§ Stored items from a collection
☆ ☆ ☆ ☆

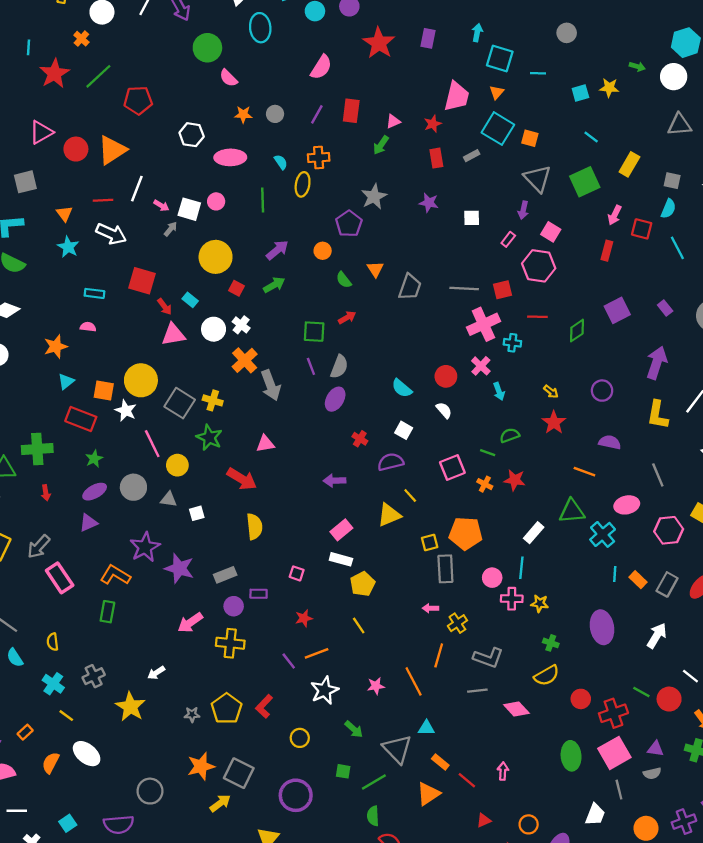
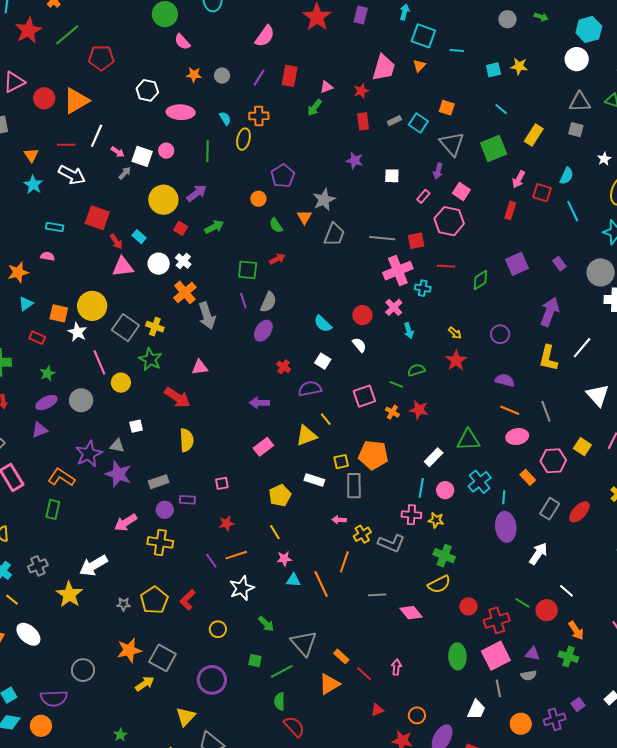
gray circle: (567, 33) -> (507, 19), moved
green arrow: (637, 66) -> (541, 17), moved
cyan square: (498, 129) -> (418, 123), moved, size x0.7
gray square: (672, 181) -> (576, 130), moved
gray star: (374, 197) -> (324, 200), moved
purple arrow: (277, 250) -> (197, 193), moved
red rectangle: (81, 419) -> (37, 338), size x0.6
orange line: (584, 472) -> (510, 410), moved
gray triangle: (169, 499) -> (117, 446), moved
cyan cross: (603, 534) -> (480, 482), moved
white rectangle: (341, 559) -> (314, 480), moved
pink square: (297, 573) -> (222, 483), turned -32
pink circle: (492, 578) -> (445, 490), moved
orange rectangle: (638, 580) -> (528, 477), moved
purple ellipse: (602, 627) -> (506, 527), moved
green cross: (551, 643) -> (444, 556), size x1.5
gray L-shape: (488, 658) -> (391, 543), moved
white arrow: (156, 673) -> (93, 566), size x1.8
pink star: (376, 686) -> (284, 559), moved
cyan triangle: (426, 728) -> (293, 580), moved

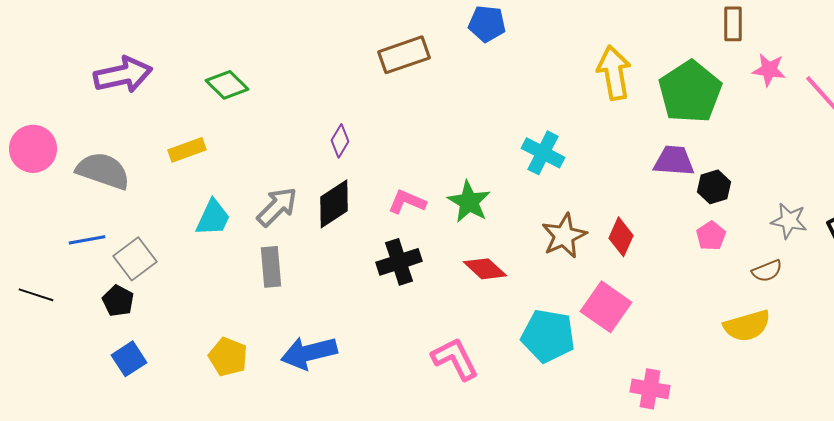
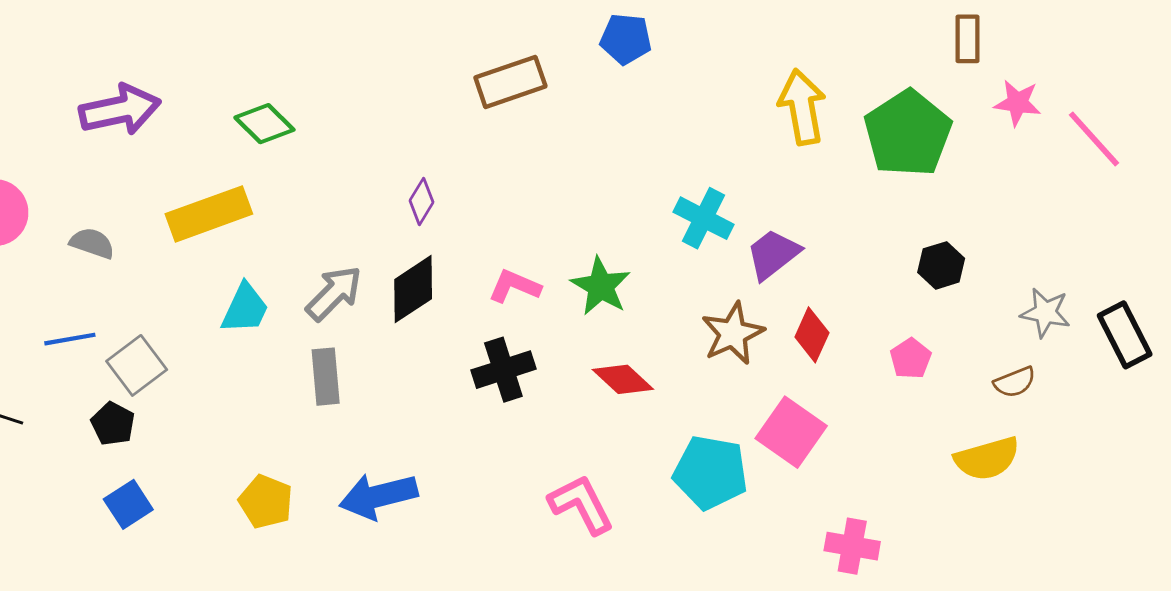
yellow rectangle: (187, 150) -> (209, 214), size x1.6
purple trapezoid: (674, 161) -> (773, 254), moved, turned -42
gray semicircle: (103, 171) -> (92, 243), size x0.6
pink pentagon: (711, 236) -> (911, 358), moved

☆ ☆ ☆ ☆

§ Instructions to follow
Find all the lines with "turned" in the data and copy them.

§ Response area
pink square: (297, 573) -> (222, 483), turned -32
purple trapezoid: (674, 161) -> (773, 254), moved, turned -42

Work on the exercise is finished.